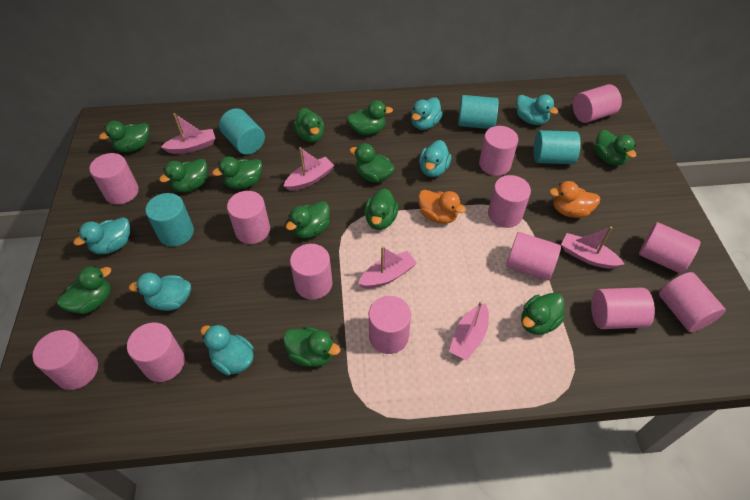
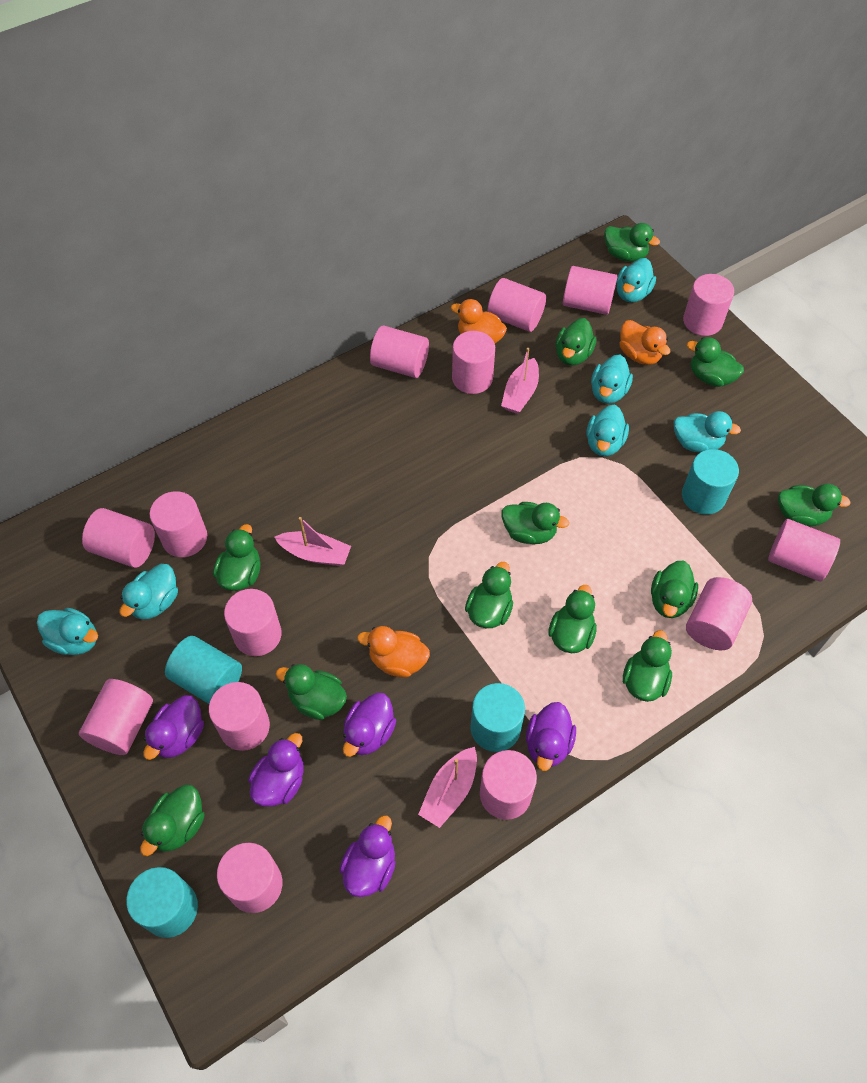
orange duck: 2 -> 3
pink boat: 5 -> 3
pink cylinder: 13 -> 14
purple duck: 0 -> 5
____________________
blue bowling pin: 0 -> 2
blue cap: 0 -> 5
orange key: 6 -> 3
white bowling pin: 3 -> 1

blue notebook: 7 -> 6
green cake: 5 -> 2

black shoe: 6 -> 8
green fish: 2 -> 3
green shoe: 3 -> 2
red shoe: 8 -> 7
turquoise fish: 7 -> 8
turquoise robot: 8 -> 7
____________________
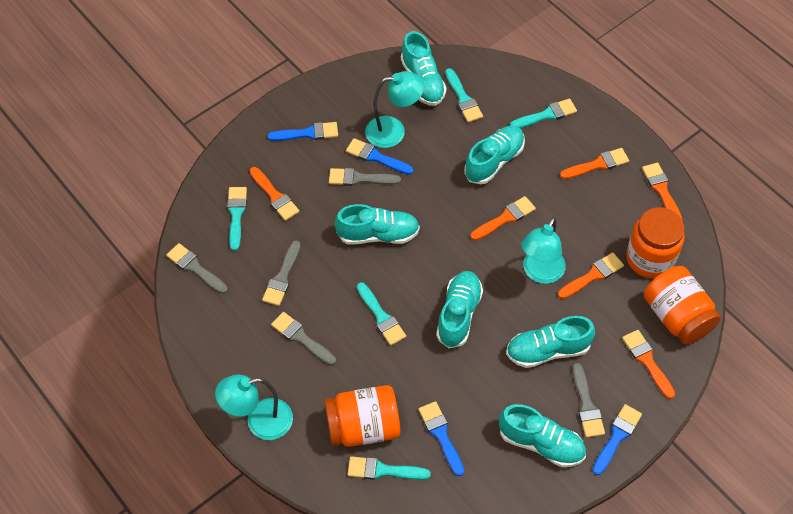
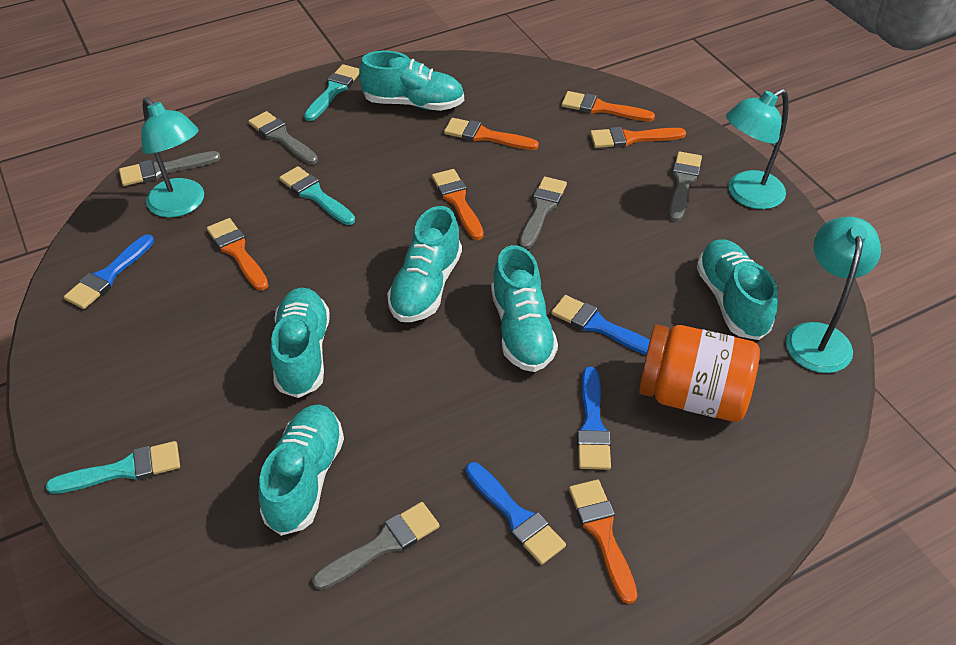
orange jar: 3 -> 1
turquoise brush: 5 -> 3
____________________
What you will do:
Take the line above containing "green shoe: 3 -> 2", the line containing "turquoise robot: 8 -> 7", and all lines in between, and copy them exactly without anything else.

Response box:
green shoe: 3 -> 2
red shoe: 8 -> 7
turquoise fish: 7 -> 8
turquoise robot: 8 -> 7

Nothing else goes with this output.